[Opening Data for this exercise section]

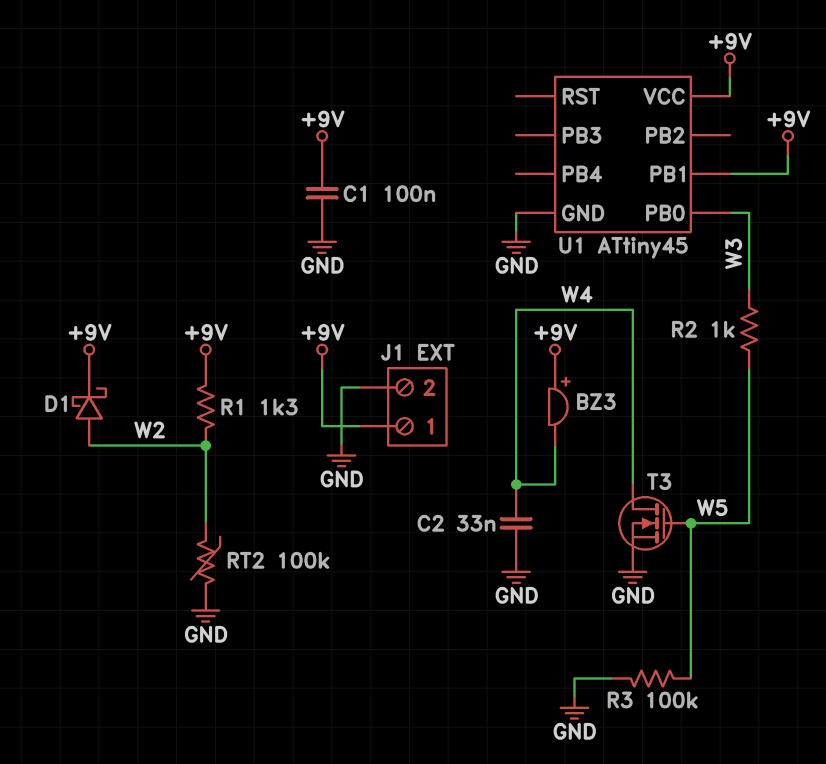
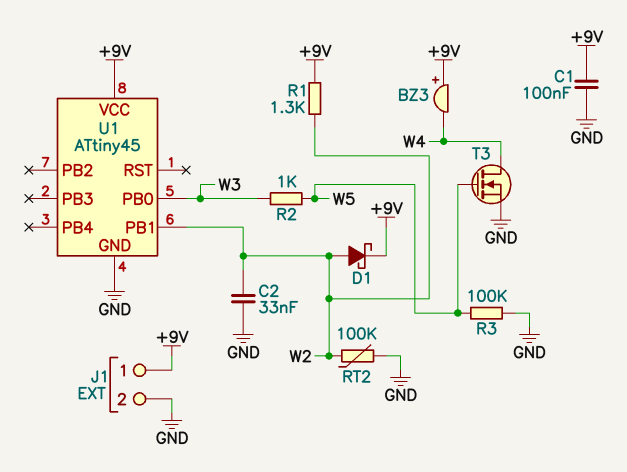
C2: 33nF (GND, W4) -> 33nF (GND, W2)
U1 pin PB1: +9V -> W2

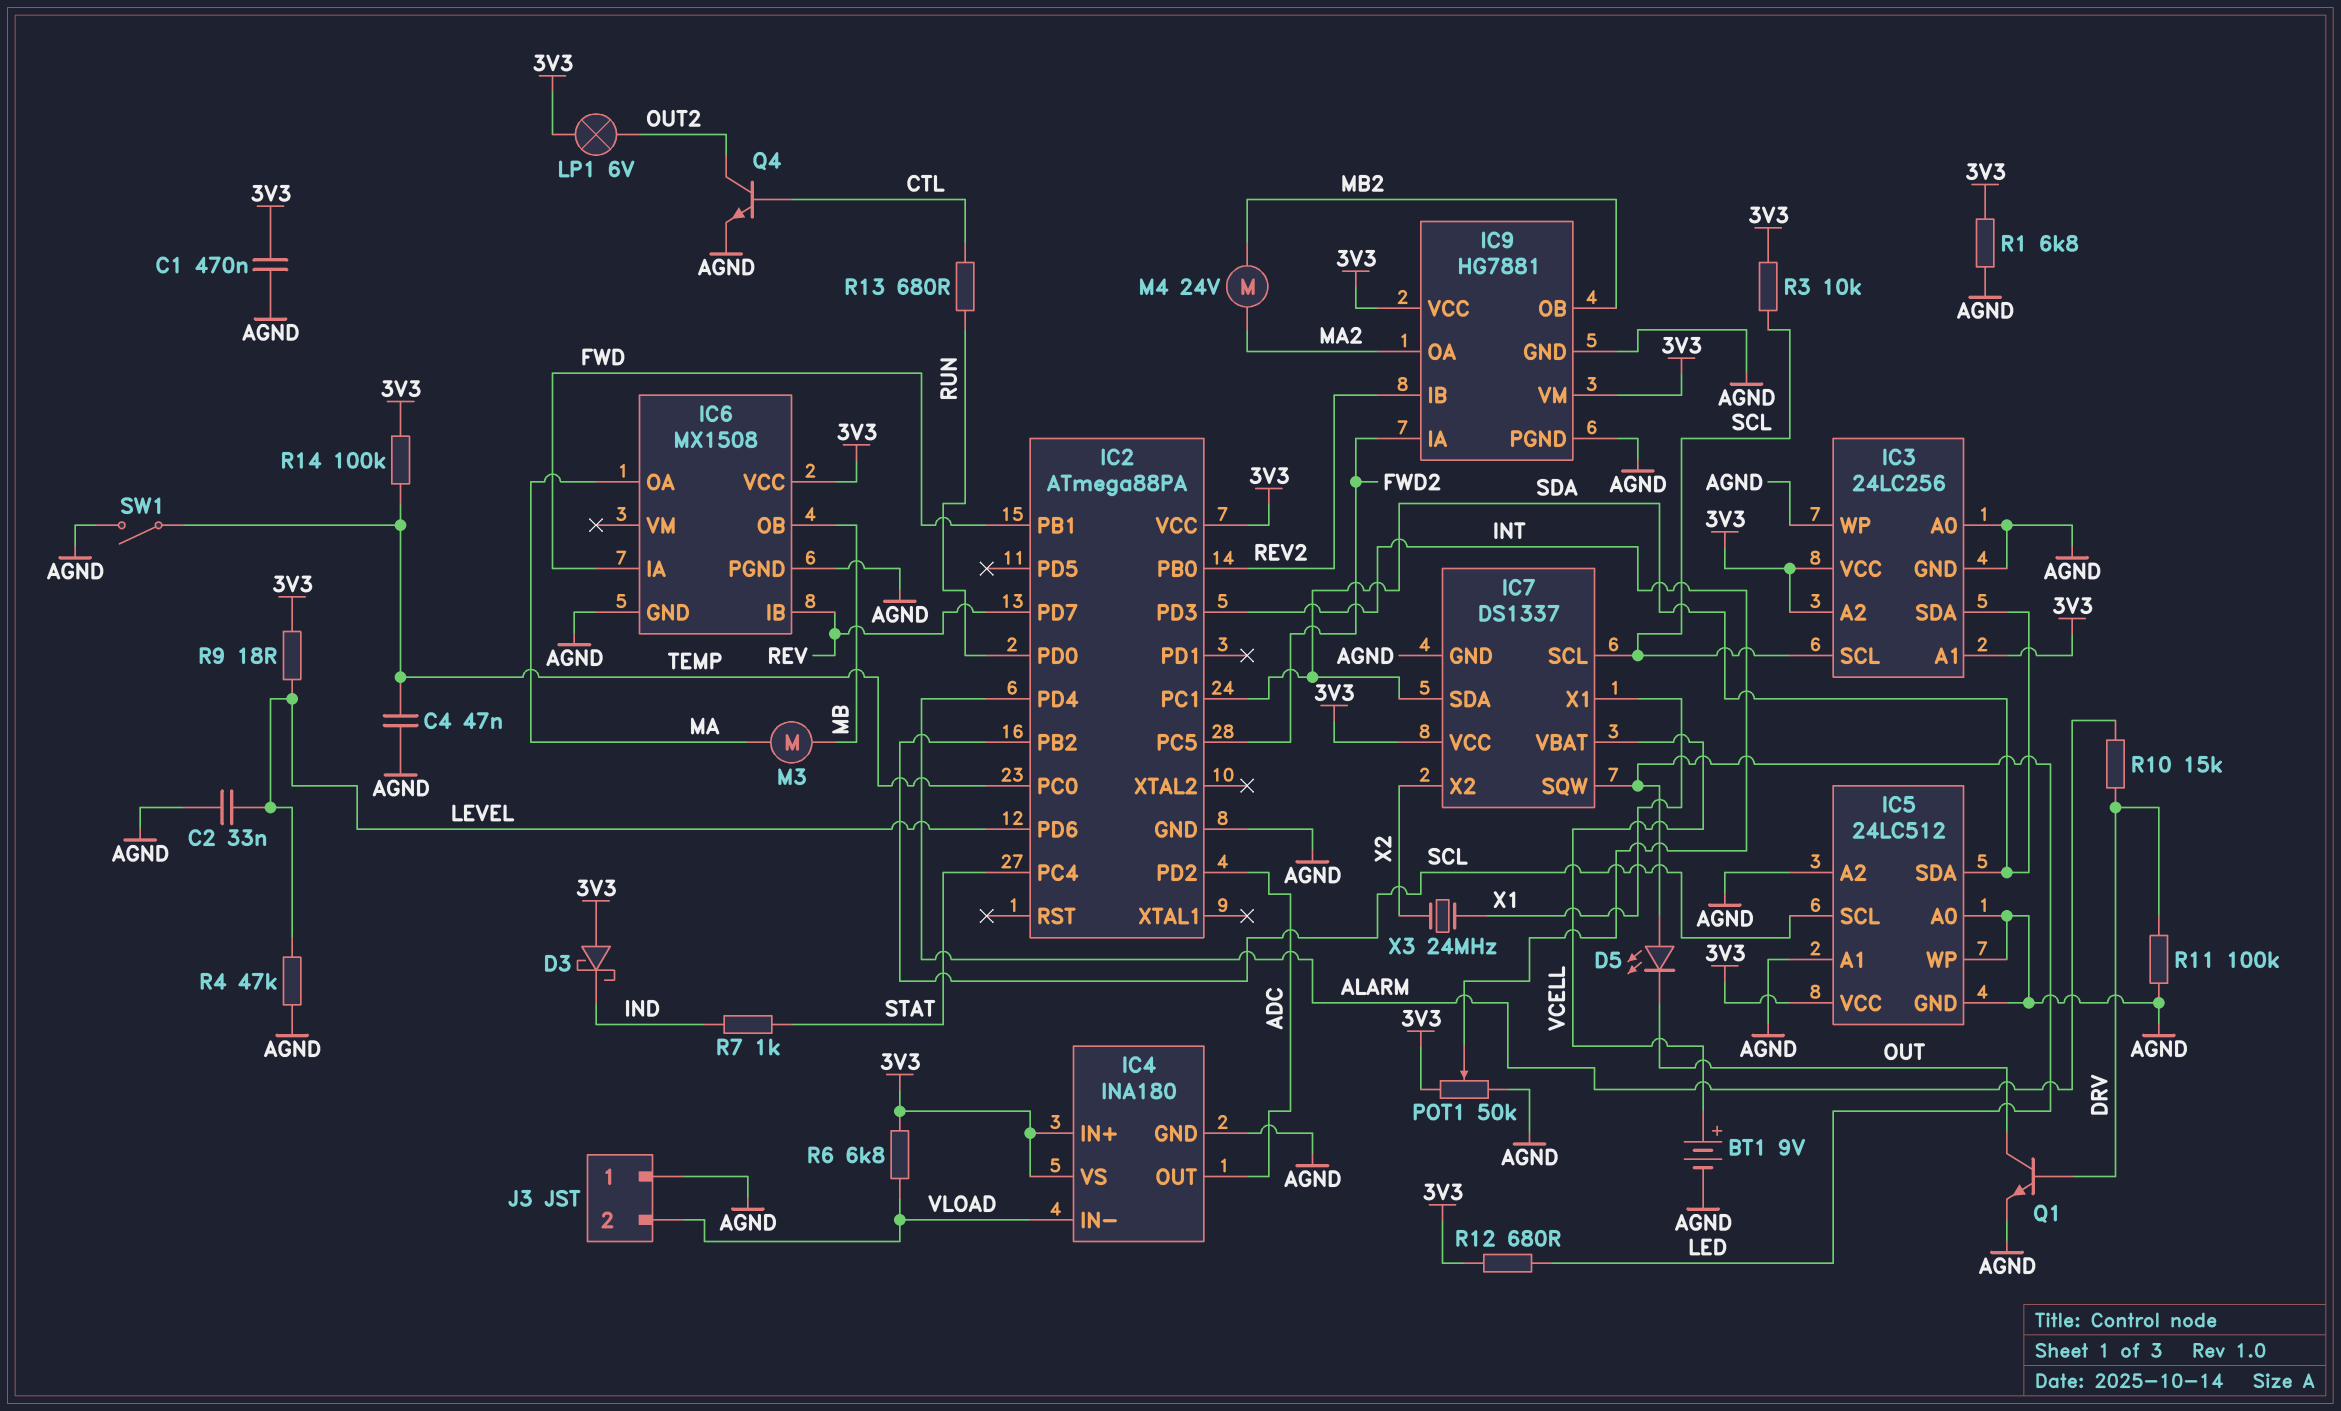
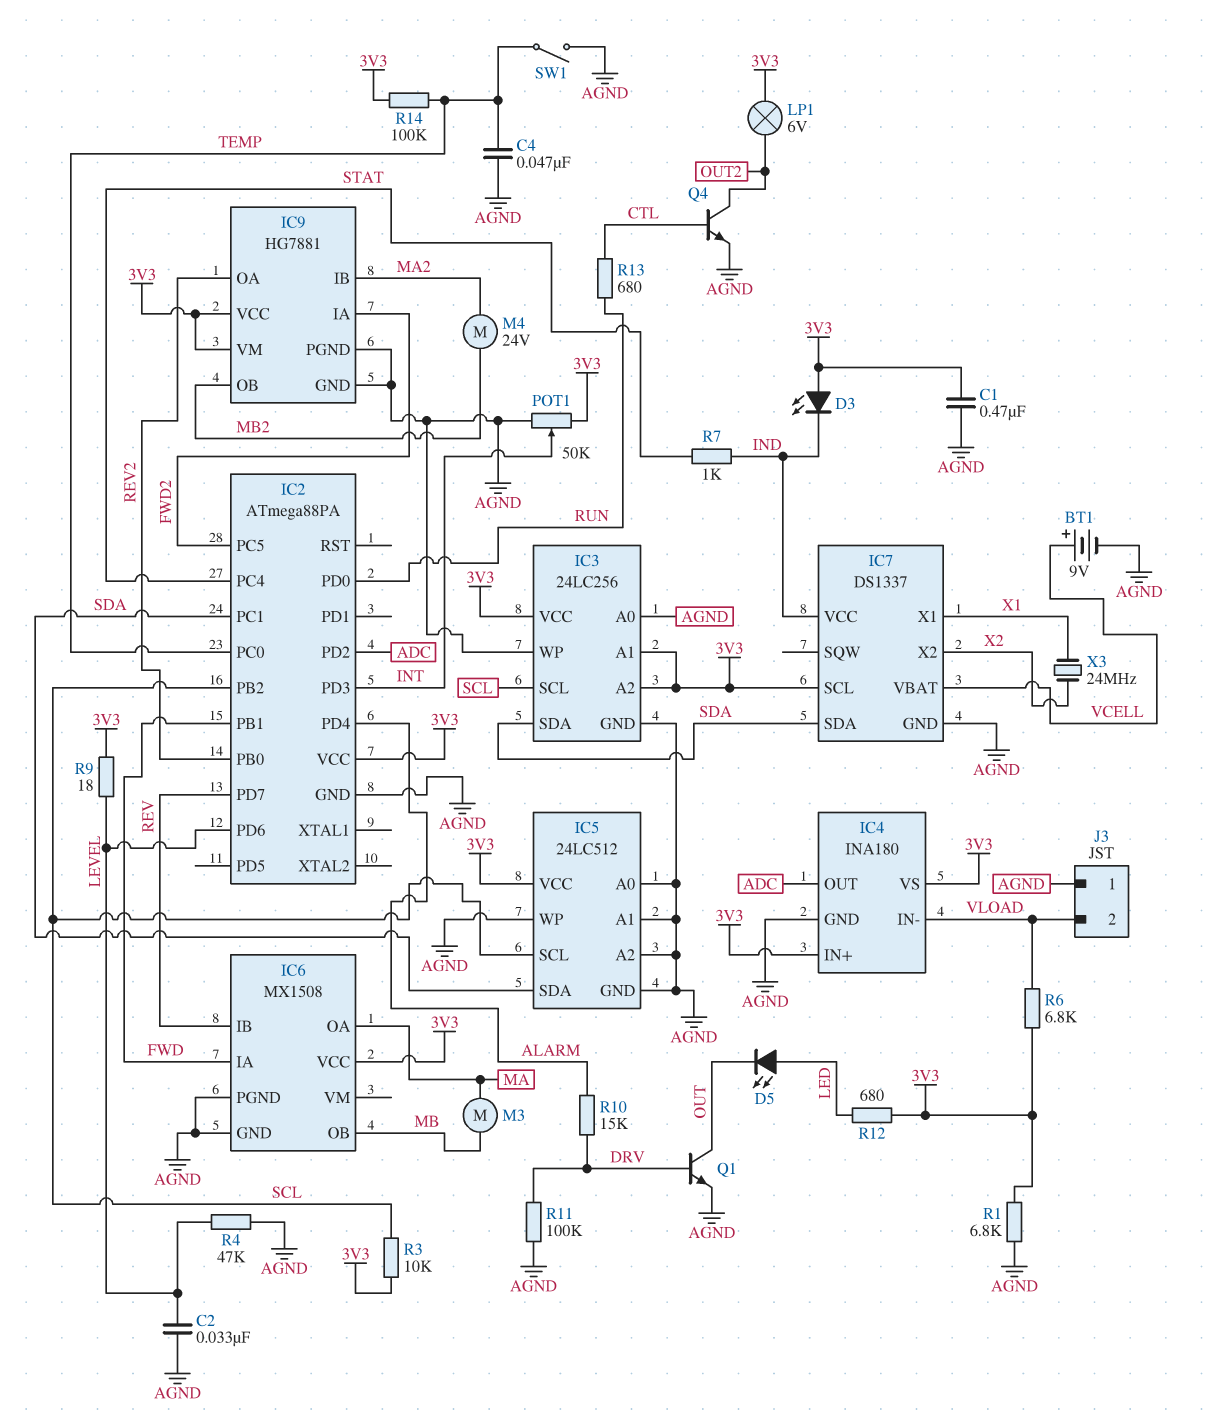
D3: schottky (A 3V3, K IND) -> LED (A 3V3, K IND)
IC7 pin SCL: SCL -> 3V3
IC7 pin SQW: LED -> none
IC7 pin VCC: 3V3 -> IND
IC9 pin IB: REV2 -> MA2
IC9 pin OA: MA2 -> REV2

[Closing Data for this exercise section]

Requirement ::
Repeat the data exactly as given. Keep every picture out of the copy.

Task answer ::
C2: 33nF (GND, W4) -> 33nF (GND, W2)
U1 pin PB1: +9V -> W2

D3: schottky (A 3V3, K IND) -> LED (A 3V3, K IND)
IC7 pin SCL: SCL -> 3V3
IC7 pin SQW: LED -> none
IC7 pin VCC: 3V3 -> IND
IC9 pin IB: REV2 -> MA2
IC9 pin OA: MA2 -> REV2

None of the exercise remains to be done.